An exact restatement of the data below, with the pictures removed, is the required answer.

### PROVIDED MATERIAL
────

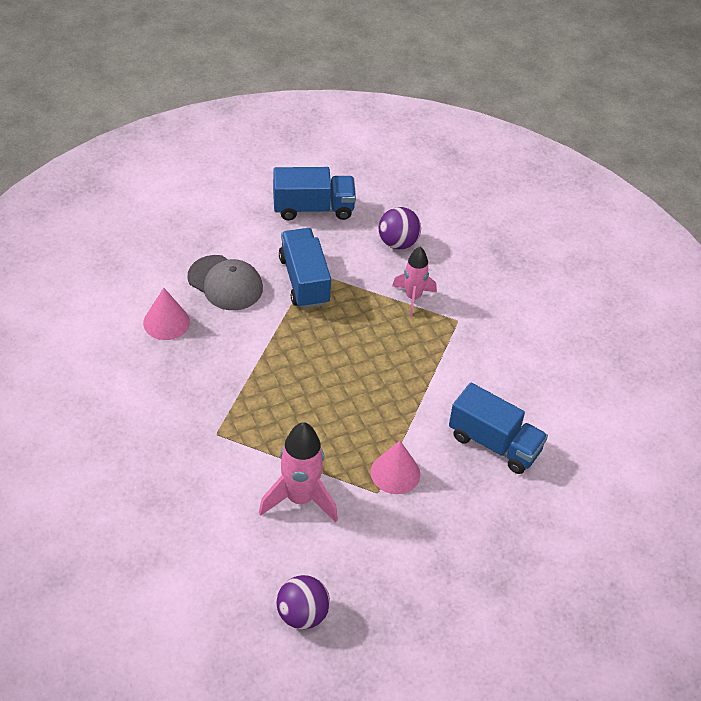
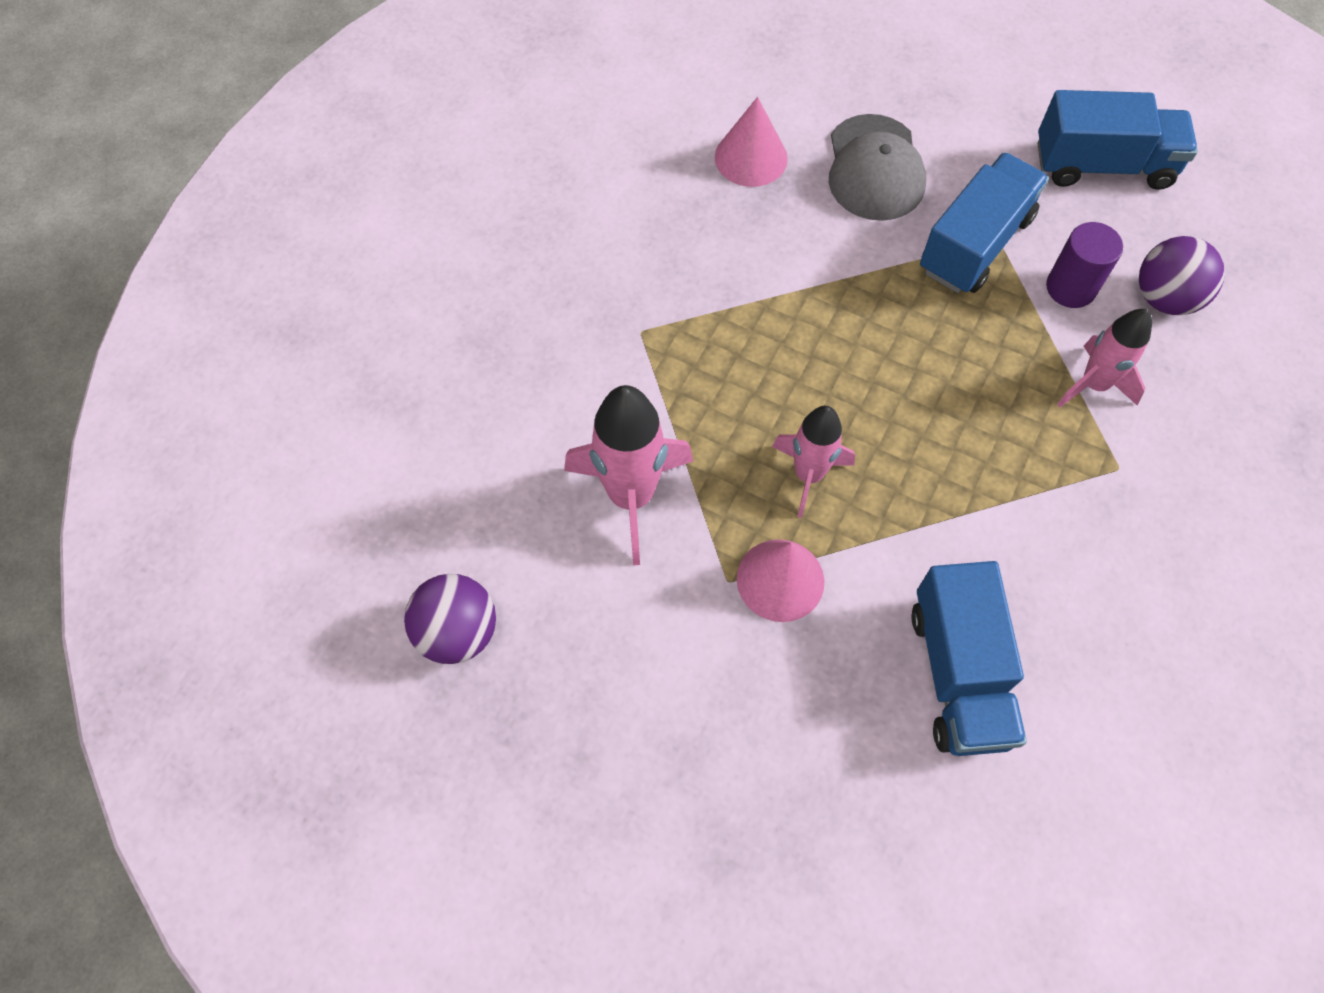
camera: 55 degrees right, 15 degrees up
(313, 208) = (1103, 165): blue truck -> blue truck turned 45 degrees counterclockwise
(356, 425) = (808, 475): none -> pink rocket
(360, 267) = (1070, 288): none -> purple cylinder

────

### ANSWER TO THIS EXERCISE
camera: 55 degrees right, 15 degrees up
(313, 208) = (1103, 165): blue truck -> blue truck turned 45 degrees counterclockwise
(356, 425) = (808, 475): none -> pink rocket
(360, 267) = (1070, 288): none -> purple cylinder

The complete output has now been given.